What is needed is an exact retyping of each entry, pictures excluded.

#### MATERIAL TO PROCESS ####

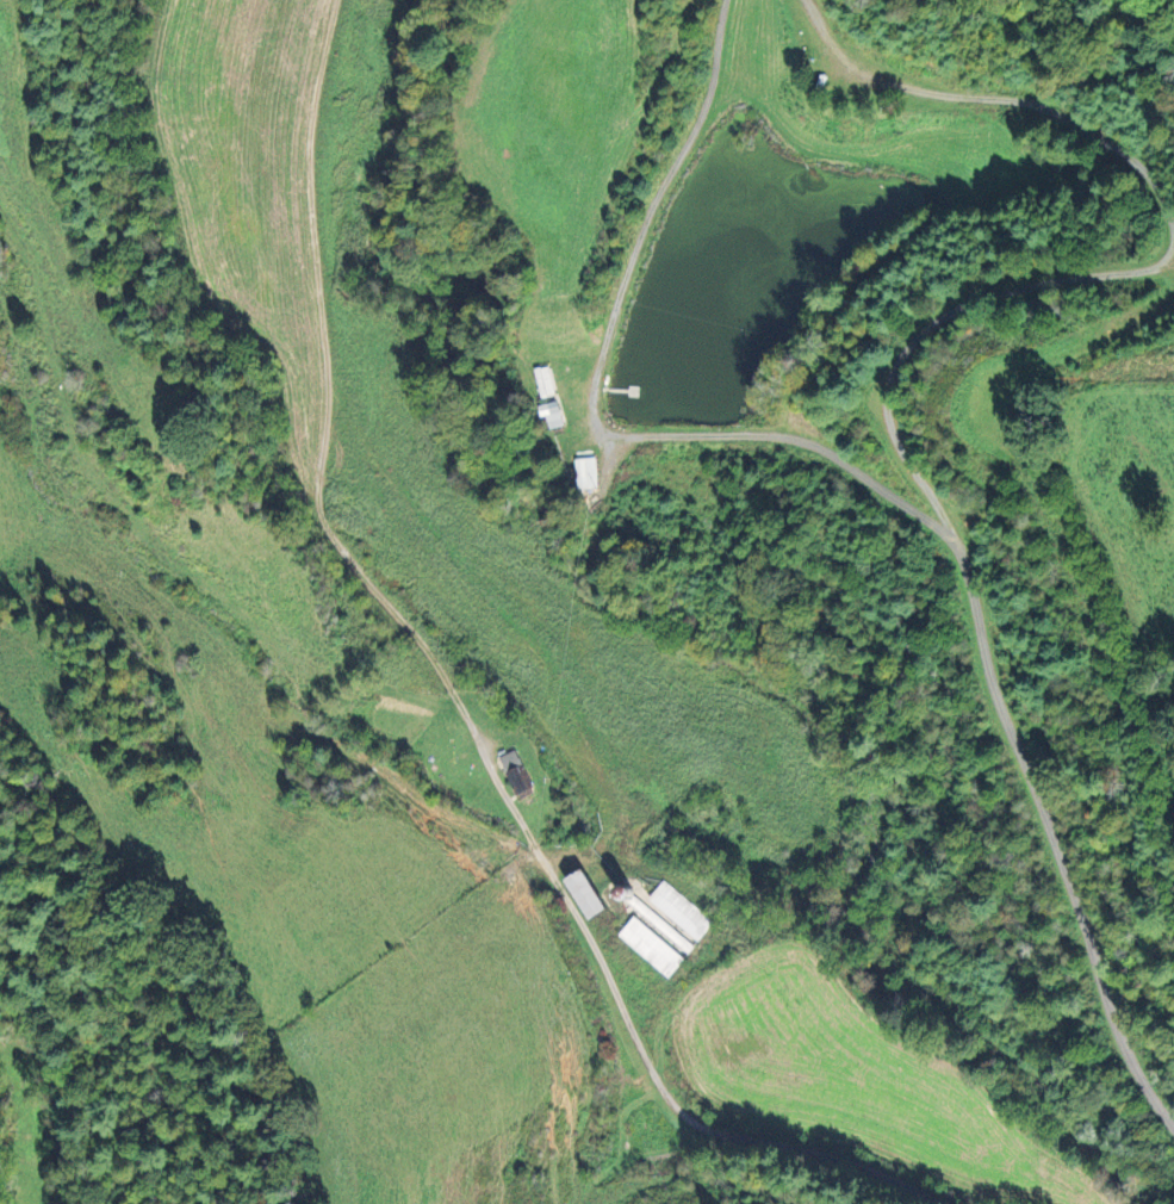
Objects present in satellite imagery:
road: (1005, 103)
road: (611, 370)
building: (546, 381)
building: (555, 414)
road: (973, 598)
road: (459, 699)
building: (518, 773)
building: (590, 895)
building: (681, 910)
building: (651, 947)

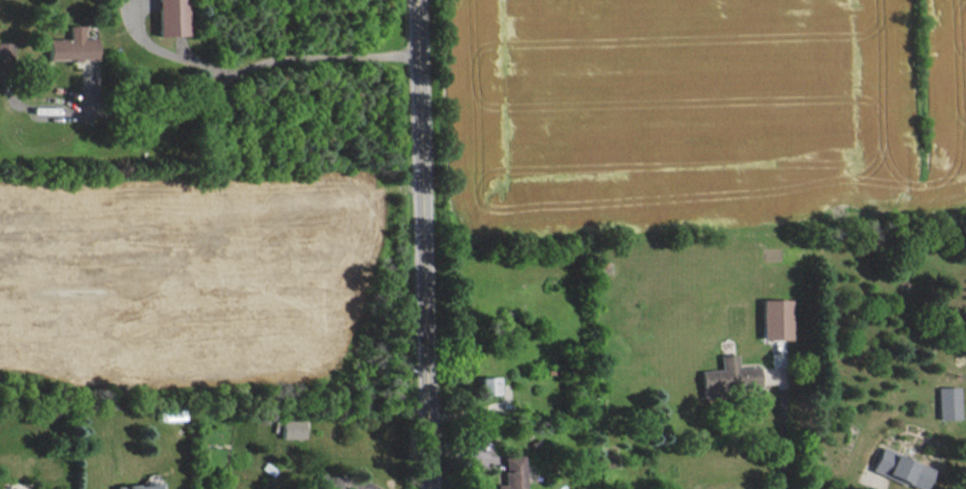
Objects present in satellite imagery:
building: (171, 17)
building: (72, 45)
building: (6, 49)
road: (240, 72)
road: (423, 244)
building: (775, 318)
building: (729, 377)
building: (489, 384)
building: (949, 402)
building: (171, 413)
road: (780, 421)
building: (292, 428)
building: (902, 468)
building: (513, 472)
building: (139, 485)
road: (880, 486)

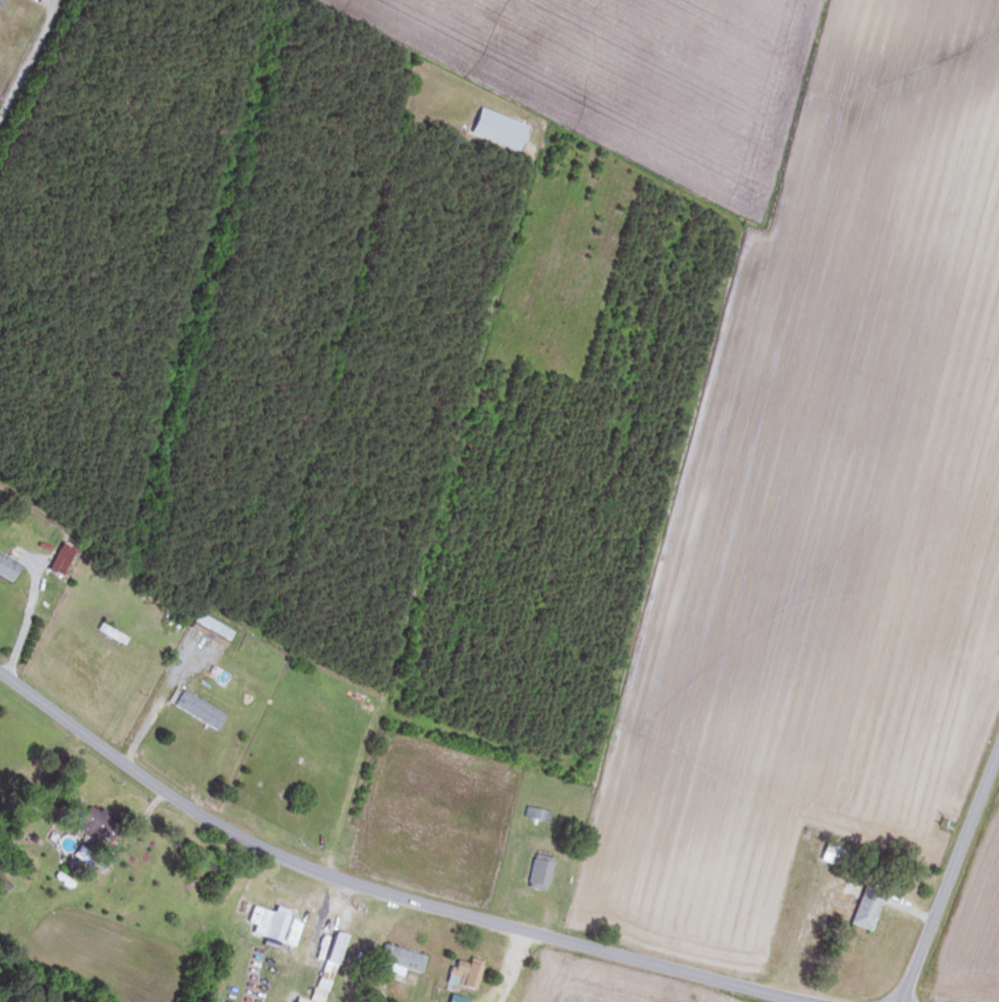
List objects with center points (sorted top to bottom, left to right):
road: (30, 56)
building: (495, 129)
building: (59, 558)
building: (6, 568)
road: (26, 622)
building: (209, 628)
building: (109, 633)
building: (195, 709)
road: (148, 720)
building: (535, 814)
building: (89, 822)
road: (137, 826)
building: (835, 856)
building: (537, 872)
road: (950, 875)
road: (386, 894)
building: (863, 908)
building: (271, 925)
building: (396, 961)
building: (324, 967)
building: (462, 974)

####

[SOLUTION FOR THIS TASK]:
Objects present in satellite imagery:
road: (1005, 103)
road: (611, 370)
building: (546, 381)
building: (555, 414)
road: (973, 598)
road: (459, 699)
building: (518, 773)
building: (590, 895)
building: (681, 910)
building: (651, 947)

Objects present in satellite imagery:
building: (171, 17)
building: (72, 45)
building: (6, 49)
road: (240, 72)
road: (423, 244)
building: (775, 318)
building: (729, 377)
building: (489, 384)
building: (949, 402)
building: (171, 413)
road: (780, 421)
building: (292, 428)
building: (902, 468)
building: (513, 472)
building: (139, 485)
road: (880, 486)

List objects with center points (sorted top to bottom, left to right):
road: (30, 56)
building: (495, 129)
building: (59, 558)
building: (6, 568)
road: (26, 622)
building: (209, 628)
building: (109, 633)
building: (195, 709)
road: (148, 720)
building: (535, 814)
building: (89, 822)
road: (137, 826)
building: (835, 856)
building: (537, 872)
road: (950, 875)
road: (386, 894)
building: (863, 908)
building: (271, 925)
building: (396, 961)
building: (324, 967)
building: (462, 974)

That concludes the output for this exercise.